Data rows:
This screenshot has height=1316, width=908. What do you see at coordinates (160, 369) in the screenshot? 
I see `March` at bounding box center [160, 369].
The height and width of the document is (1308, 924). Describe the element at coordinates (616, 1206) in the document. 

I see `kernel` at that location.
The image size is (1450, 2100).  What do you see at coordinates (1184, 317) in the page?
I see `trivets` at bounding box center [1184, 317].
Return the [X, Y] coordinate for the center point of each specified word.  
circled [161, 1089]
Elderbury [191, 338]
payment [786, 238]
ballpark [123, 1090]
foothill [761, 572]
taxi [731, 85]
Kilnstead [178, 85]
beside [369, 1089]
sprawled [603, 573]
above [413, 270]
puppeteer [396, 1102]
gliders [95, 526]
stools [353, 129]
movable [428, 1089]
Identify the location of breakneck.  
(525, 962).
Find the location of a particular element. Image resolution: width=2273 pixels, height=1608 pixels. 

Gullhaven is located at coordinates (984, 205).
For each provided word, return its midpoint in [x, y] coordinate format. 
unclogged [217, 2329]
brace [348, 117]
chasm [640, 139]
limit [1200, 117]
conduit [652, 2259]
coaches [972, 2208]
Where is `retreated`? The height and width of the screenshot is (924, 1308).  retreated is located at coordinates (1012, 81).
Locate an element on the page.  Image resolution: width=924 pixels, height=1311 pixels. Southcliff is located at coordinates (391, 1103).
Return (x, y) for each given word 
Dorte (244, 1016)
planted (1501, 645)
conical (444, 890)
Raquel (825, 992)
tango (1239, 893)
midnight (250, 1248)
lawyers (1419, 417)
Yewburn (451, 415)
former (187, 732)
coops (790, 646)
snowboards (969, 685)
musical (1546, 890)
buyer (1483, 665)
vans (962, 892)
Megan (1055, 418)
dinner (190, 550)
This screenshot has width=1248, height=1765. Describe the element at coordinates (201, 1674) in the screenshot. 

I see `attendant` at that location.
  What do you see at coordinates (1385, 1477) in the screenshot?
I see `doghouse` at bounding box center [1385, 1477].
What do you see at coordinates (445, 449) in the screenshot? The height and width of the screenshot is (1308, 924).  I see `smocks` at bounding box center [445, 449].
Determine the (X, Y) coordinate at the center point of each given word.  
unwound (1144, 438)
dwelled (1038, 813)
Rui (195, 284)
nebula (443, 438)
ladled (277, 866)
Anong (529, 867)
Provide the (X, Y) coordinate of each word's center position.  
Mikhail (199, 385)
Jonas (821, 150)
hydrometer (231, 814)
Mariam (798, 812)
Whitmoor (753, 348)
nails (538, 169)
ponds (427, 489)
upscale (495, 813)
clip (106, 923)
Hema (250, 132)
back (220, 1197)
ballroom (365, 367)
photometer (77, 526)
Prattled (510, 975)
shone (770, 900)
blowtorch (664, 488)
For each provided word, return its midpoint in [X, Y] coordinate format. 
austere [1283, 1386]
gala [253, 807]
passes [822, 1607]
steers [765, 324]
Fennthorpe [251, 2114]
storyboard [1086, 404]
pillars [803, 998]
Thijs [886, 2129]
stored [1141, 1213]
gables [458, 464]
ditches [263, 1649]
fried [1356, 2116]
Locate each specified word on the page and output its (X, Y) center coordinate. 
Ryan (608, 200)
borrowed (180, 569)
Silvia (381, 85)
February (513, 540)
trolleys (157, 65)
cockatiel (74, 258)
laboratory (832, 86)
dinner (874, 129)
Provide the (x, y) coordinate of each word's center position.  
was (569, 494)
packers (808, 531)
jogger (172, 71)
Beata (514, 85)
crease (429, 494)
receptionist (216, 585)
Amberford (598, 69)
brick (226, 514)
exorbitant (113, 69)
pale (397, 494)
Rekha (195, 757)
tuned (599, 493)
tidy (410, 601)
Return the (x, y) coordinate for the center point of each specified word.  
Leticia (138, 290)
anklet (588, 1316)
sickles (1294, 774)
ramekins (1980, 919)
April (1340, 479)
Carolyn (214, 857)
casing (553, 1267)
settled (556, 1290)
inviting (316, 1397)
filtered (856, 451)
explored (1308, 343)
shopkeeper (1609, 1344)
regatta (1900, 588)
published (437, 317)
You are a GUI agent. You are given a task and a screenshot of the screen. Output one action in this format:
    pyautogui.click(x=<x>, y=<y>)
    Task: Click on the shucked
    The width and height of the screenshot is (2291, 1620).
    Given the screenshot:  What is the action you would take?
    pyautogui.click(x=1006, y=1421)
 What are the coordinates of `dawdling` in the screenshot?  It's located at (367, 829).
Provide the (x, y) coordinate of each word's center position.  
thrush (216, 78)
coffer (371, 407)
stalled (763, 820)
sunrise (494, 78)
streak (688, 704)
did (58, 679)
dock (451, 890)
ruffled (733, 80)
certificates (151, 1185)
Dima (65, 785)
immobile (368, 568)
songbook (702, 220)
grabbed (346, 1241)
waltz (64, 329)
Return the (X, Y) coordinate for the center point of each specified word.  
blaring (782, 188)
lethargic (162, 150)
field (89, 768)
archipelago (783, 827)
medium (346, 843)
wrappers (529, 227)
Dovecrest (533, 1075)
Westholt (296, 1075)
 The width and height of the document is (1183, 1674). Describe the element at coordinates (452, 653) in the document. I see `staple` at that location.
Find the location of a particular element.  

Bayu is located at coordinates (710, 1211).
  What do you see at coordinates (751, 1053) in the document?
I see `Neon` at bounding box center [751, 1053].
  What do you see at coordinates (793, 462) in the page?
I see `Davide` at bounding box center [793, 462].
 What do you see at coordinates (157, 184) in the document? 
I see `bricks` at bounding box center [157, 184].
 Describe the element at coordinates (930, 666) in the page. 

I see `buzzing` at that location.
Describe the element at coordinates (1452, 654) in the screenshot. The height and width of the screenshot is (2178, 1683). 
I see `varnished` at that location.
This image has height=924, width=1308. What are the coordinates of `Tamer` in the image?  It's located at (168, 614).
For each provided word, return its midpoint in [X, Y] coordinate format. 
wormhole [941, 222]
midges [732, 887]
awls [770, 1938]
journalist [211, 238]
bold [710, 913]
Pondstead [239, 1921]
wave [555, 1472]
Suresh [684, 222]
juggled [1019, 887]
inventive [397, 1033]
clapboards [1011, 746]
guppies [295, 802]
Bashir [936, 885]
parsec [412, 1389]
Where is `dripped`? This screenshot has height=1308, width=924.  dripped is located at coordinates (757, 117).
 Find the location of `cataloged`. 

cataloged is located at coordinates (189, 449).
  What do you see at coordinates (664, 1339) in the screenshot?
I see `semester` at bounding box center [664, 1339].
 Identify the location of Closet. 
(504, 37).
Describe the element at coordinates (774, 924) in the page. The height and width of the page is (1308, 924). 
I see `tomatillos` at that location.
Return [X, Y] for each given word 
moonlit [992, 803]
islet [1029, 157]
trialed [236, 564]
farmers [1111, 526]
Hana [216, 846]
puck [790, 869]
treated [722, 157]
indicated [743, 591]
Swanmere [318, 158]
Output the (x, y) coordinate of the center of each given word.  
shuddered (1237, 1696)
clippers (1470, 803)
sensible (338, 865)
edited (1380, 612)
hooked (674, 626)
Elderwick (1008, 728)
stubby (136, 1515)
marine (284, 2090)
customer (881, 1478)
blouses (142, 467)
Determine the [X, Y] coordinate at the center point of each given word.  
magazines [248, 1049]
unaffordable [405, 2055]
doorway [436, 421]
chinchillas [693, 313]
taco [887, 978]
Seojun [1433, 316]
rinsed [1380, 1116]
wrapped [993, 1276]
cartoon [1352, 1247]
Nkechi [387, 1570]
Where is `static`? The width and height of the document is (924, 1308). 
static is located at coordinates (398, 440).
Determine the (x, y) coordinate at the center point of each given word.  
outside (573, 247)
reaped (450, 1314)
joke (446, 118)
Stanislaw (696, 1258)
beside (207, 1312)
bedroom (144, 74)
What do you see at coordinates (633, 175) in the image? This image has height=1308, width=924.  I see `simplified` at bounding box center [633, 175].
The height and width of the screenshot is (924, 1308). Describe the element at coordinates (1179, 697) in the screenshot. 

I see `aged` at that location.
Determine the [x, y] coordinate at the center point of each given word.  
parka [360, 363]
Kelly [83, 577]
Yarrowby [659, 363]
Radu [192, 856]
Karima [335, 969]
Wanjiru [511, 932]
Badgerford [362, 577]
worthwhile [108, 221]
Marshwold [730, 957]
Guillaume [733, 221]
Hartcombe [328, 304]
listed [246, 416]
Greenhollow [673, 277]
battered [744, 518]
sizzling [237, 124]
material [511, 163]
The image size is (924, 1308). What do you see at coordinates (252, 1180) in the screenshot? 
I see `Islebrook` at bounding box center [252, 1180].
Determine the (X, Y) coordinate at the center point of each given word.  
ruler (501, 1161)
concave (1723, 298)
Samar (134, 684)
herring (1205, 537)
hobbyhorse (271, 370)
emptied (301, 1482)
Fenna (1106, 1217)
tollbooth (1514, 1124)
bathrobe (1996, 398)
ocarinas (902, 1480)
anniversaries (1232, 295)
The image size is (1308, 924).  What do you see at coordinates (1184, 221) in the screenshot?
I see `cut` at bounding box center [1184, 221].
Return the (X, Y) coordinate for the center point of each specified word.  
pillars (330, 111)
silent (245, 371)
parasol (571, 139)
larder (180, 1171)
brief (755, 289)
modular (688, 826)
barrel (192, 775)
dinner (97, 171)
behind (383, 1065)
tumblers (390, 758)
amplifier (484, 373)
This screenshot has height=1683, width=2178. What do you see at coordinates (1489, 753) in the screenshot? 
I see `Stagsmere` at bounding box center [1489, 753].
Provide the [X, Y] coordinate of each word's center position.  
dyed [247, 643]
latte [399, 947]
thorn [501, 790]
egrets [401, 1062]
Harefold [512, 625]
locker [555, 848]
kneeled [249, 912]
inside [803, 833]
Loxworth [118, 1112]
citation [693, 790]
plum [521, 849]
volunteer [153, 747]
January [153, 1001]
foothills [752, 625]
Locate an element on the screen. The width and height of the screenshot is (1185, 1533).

What to do: Please output the records starting with the line that contains "shone (770, 900)" and going on through the line that contains "ditches [263, 1649]" as a two-column CSV with the headers record_text and answer. Give one row per record, with each value in a single quoted field and any line breaks replaced by spaces.

Output below:
record_text,answer
"shone","(770, 900)"
"blowtorch","(664, 488)"
"For each provided word, return its midpoint in [X, Y] coordinate format. austere","[1283, 1386]"
"gala","[253, 807]"
"passes","[822, 1607]"
"steers","[765, 324]"
"Fennthorpe","[251, 2114]"
"storyboard","[1086, 404]"
"pillars","[803, 998]"
"Thijs","[886, 2129]"
"stored","[1141, 1213]"
"gables","[458, 464]"
"ditches","[263, 1649]"